*What you should do*. Would you please state how many lines in the entries contain the word "yellow"? Only the number should be given.

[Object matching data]

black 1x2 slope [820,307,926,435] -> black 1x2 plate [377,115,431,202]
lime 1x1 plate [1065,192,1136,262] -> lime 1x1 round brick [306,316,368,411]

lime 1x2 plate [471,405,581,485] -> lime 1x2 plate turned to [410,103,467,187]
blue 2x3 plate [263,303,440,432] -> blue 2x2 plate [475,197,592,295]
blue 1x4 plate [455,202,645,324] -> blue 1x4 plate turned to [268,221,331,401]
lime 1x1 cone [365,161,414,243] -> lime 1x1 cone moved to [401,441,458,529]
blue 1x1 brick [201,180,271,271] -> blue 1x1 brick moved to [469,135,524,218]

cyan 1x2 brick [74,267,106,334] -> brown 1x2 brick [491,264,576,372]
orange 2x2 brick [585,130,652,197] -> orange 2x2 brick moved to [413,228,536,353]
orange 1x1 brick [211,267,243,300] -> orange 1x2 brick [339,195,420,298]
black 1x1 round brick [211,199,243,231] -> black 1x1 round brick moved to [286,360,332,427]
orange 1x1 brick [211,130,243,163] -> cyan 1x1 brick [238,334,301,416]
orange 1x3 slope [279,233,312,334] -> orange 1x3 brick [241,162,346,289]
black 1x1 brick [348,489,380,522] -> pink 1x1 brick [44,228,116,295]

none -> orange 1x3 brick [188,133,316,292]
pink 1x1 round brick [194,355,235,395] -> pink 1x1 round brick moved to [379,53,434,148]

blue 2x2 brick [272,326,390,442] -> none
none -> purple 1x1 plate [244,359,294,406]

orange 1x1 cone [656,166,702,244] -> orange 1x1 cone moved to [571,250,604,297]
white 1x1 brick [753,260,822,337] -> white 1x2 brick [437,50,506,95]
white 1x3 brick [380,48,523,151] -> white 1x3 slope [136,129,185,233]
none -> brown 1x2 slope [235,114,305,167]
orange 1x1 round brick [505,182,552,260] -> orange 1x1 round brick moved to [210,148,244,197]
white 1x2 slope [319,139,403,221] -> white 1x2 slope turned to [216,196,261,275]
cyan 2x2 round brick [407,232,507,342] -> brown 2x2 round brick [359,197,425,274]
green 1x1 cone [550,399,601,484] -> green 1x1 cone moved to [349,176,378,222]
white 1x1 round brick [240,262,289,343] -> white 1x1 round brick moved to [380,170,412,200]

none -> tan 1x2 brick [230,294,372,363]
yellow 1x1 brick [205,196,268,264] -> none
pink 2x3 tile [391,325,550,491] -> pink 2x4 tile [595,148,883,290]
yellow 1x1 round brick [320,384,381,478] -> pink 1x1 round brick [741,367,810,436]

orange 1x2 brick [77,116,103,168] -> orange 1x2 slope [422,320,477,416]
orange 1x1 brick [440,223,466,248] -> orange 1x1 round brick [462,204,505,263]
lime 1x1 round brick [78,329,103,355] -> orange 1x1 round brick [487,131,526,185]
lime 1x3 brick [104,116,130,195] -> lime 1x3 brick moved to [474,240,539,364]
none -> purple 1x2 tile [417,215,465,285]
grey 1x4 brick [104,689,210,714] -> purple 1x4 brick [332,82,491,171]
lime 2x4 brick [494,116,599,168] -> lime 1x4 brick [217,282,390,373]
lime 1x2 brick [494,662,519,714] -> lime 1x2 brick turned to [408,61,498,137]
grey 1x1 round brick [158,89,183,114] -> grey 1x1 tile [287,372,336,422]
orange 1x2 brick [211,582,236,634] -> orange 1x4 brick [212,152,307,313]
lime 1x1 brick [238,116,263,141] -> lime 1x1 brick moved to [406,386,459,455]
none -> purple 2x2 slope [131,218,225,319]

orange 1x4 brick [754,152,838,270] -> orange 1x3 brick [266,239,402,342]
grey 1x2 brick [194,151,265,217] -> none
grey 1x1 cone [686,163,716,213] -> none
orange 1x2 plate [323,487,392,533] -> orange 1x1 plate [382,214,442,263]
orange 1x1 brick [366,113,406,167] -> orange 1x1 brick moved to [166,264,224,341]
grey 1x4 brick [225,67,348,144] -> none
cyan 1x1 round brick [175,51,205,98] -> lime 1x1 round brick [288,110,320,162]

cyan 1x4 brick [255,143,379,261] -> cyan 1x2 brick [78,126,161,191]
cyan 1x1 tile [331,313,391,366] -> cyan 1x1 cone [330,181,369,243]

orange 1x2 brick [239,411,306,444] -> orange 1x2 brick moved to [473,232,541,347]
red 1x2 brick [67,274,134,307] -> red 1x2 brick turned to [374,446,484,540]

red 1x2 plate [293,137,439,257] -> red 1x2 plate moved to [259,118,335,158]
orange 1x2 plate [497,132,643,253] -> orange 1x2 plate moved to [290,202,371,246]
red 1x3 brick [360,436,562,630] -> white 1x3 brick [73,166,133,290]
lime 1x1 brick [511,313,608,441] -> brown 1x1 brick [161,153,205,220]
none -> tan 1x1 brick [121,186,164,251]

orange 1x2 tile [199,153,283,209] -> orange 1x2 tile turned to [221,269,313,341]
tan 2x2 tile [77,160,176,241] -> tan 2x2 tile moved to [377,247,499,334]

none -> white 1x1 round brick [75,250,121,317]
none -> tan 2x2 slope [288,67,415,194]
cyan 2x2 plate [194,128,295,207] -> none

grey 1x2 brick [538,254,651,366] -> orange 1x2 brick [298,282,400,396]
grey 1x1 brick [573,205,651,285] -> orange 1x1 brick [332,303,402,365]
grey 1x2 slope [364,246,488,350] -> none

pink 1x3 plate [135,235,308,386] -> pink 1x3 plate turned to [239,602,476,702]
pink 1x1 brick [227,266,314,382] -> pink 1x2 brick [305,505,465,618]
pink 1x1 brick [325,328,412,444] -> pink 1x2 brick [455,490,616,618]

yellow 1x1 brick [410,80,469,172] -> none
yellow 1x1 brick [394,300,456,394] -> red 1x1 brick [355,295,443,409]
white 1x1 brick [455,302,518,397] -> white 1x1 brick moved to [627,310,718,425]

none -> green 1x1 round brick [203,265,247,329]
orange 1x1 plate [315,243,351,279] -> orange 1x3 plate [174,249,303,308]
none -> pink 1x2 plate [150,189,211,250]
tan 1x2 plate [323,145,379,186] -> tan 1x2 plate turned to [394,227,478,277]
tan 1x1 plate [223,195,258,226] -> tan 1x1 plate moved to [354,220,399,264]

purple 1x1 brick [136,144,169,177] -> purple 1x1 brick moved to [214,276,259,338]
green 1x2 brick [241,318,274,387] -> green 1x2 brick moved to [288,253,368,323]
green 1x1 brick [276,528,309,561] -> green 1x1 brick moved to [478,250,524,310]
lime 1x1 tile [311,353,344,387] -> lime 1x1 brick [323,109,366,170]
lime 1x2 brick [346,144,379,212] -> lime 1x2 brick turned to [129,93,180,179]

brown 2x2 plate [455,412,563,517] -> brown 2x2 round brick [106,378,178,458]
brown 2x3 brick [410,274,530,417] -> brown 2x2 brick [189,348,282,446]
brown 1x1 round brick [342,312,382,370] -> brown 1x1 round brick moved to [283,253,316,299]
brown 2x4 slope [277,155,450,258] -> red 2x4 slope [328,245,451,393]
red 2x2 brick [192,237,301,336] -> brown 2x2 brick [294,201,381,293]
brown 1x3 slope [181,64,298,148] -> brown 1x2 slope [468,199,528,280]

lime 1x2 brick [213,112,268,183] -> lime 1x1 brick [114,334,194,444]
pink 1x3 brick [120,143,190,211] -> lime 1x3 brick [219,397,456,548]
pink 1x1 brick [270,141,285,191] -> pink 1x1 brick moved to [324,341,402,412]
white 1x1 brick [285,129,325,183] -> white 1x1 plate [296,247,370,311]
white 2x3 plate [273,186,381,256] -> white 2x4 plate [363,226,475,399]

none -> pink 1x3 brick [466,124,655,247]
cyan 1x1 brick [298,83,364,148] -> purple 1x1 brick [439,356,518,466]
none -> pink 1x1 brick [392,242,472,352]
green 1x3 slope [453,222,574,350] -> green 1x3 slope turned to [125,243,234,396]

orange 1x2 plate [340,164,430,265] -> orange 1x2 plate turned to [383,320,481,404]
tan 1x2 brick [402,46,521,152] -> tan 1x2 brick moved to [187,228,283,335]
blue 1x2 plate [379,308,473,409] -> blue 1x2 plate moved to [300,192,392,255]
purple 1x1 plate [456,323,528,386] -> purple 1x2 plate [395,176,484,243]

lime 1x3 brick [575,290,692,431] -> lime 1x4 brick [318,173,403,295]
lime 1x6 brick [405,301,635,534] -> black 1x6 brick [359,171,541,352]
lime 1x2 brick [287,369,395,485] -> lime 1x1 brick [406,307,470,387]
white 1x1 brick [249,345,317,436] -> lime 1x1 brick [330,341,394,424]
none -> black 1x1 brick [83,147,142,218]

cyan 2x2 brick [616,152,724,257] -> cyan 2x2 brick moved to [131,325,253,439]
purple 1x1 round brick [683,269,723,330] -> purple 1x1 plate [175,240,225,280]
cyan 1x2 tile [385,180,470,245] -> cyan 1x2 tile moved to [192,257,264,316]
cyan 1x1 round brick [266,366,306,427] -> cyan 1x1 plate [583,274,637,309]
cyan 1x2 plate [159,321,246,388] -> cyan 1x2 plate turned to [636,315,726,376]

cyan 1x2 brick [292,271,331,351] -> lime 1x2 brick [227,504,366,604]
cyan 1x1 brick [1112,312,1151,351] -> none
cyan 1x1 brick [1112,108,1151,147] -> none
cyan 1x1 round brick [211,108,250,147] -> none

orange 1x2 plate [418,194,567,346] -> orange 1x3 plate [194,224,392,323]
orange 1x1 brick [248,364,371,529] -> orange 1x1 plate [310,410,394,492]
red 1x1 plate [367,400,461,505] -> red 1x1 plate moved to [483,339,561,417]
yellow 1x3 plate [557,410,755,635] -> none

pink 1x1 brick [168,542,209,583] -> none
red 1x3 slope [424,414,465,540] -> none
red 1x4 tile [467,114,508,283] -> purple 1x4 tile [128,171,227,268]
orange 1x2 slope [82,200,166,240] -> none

*Solution for this problem*. 5